● Input material

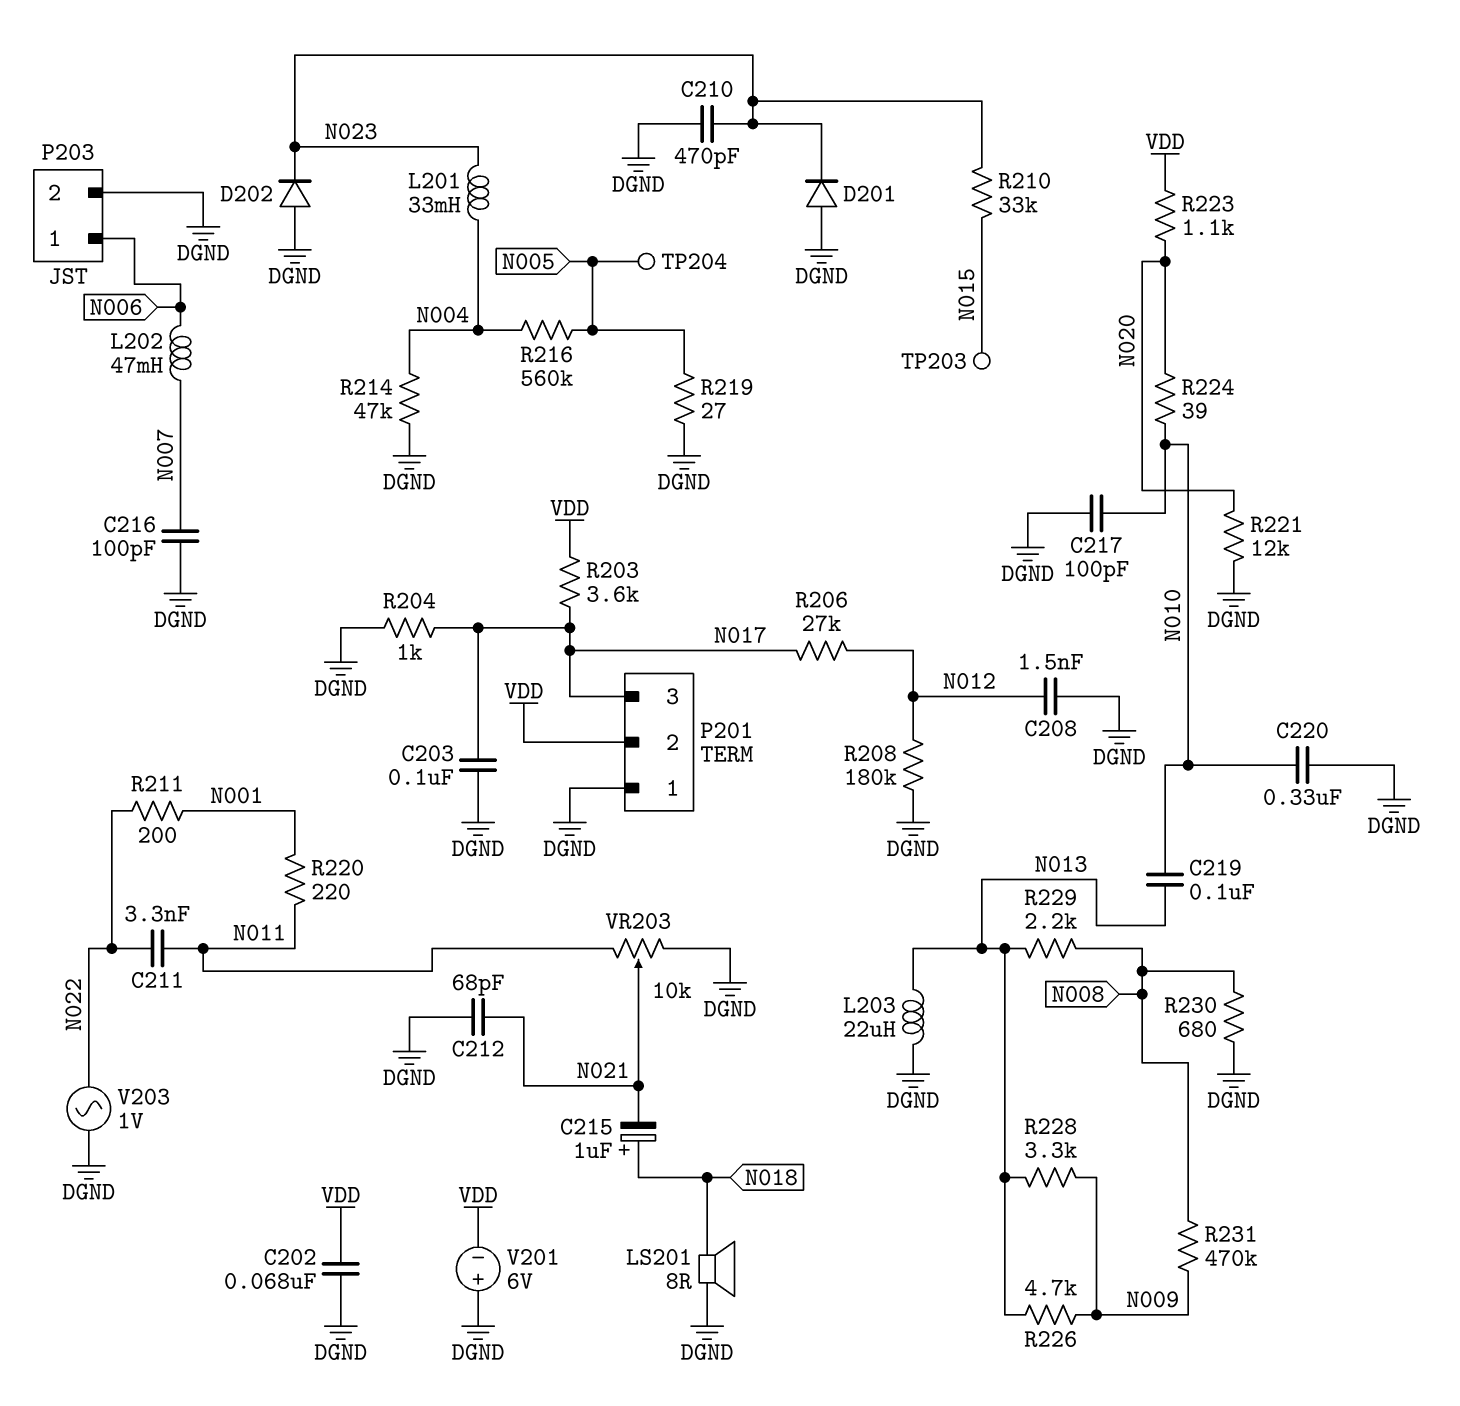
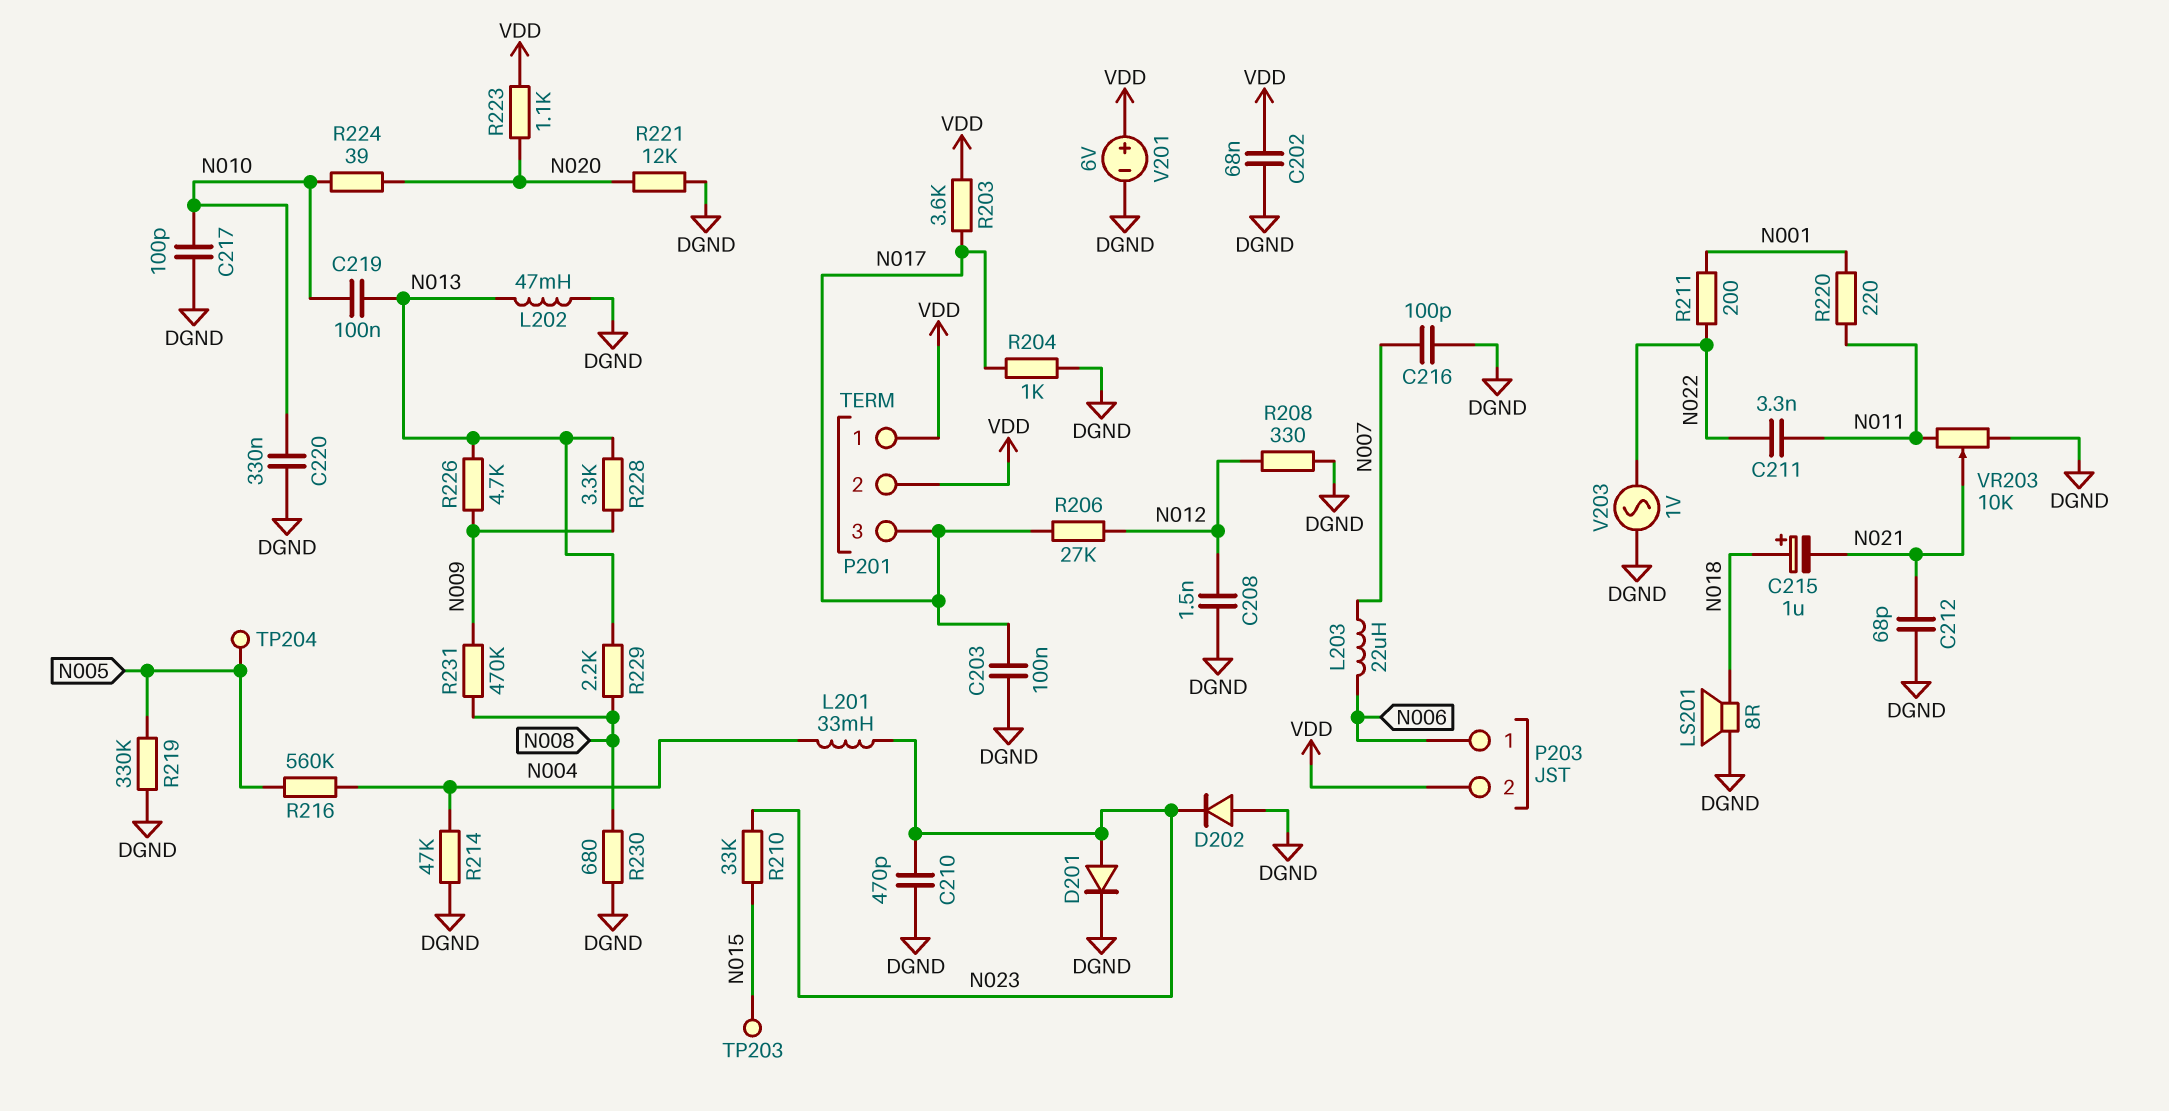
D201: diode (A DGND, K N023) -> diode (A N023, K DGND)
L202: 47mH (N006, N007) -> 47mH (DGND, N013)
L203: 22uH (DGND, N013) -> 22uH (N006, N007)
P201 pin 1: DGND -> VDD
P203 pin 2: DGND -> VDD
R208: 180k (DGND, N012) -> 330 (DGND, N012)
R219: 27 (DGND, N005) -> 330k (DGND, N005)
V201: 6V (plus DGND, minus VDD) -> 6V (plus VDD, minus DGND)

● Exercise description
Exact copies of the lines from the one holding "P203 pin 2: DGND -> VDD" through the last line above, and only those, make up the answer.

● Finished exercise
P203 pin 2: DGND -> VDD
R208: 180k (DGND, N012) -> 330 (DGND, N012)
R219: 27 (DGND, N005) -> 330k (DGND, N005)
V201: 6V (plus DGND, minus VDD) -> 6V (plus VDD, minus DGND)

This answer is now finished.